### Directions
For each line below that holds "none", return the line as it stands.

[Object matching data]
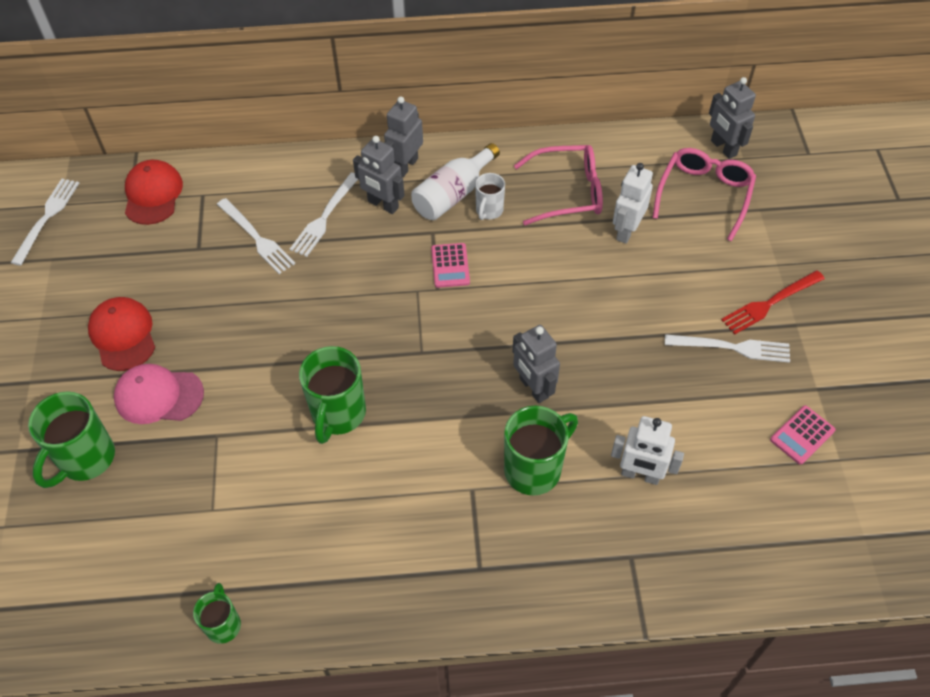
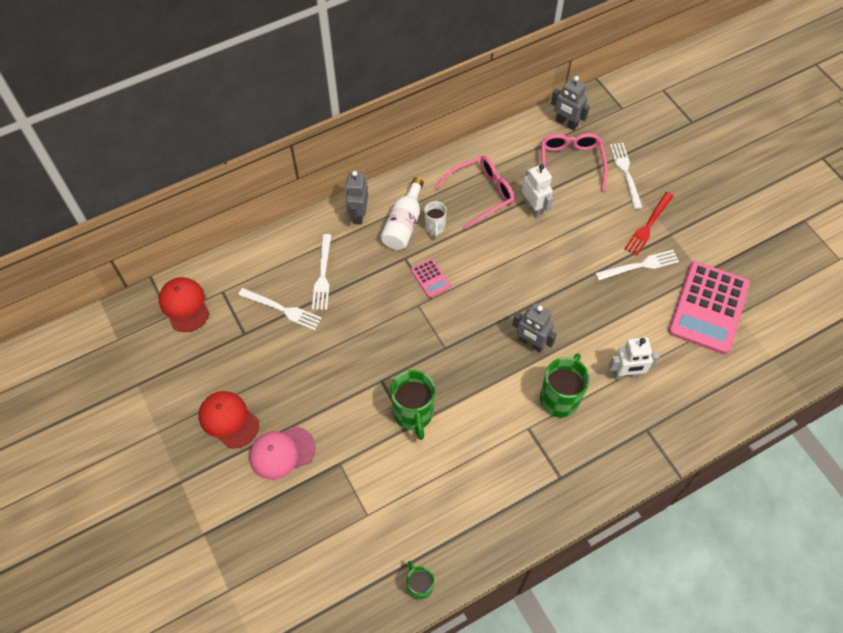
camera: 25 degrees left, 5 degrees up
(47, 218) = (113, 354): white fork -> white fork (625, 172)
(85, 459) = (257, 519): green mug -> none
(383, 205) = (359, 250): grey robot -> none
(626, 231) = (534, 208): white robot -> white robot turned 150 degrees clockwise
(802, 435) = (708, 308): pink calculator -> pink calculator, size x2.30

### Response for this exercise
(85, 459) = (257, 519): green mug -> none
(383, 205) = (359, 250): grey robot -> none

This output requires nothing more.